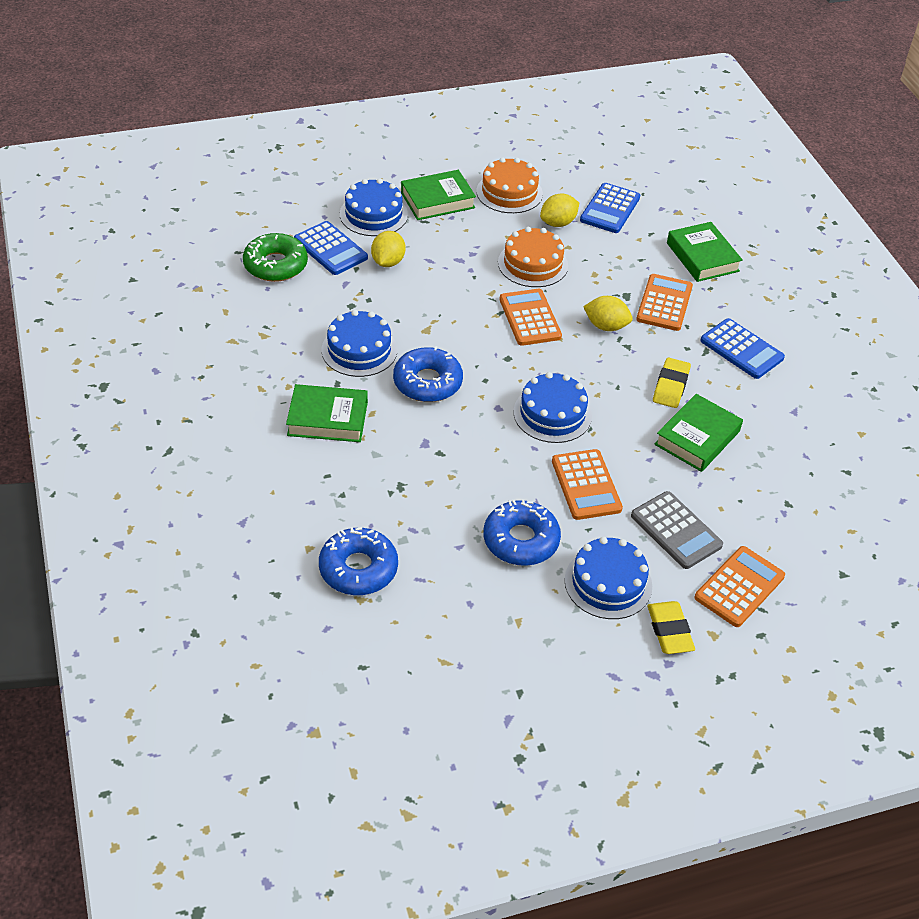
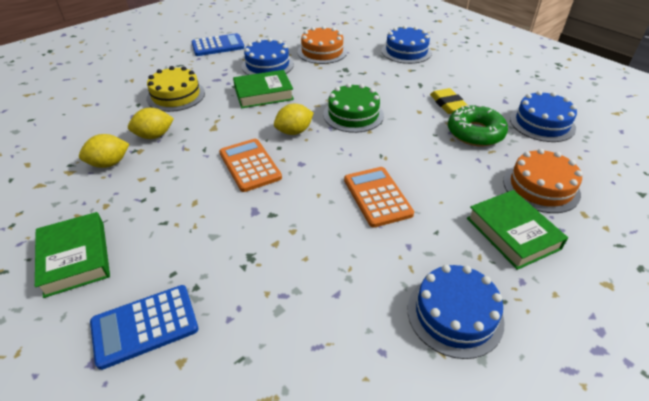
blue calculator: 3 -> 2
blue donut: 3 -> 0
green book: 4 -> 3
green cake: 0 -> 1
grey calculator: 1 -> 0
orange calculator: 4 -> 2
yellow cake: 0 -> 1
yellow eraser: 2 -> 1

Problem to solve: All that is wanted is the line with "green book: 4 -> 3" and every later line in the entries, reproduced exactly.

Task result:
green book: 4 -> 3
green cake: 0 -> 1
grey calculator: 1 -> 0
orange calculator: 4 -> 2
yellow cake: 0 -> 1
yellow eraser: 2 -> 1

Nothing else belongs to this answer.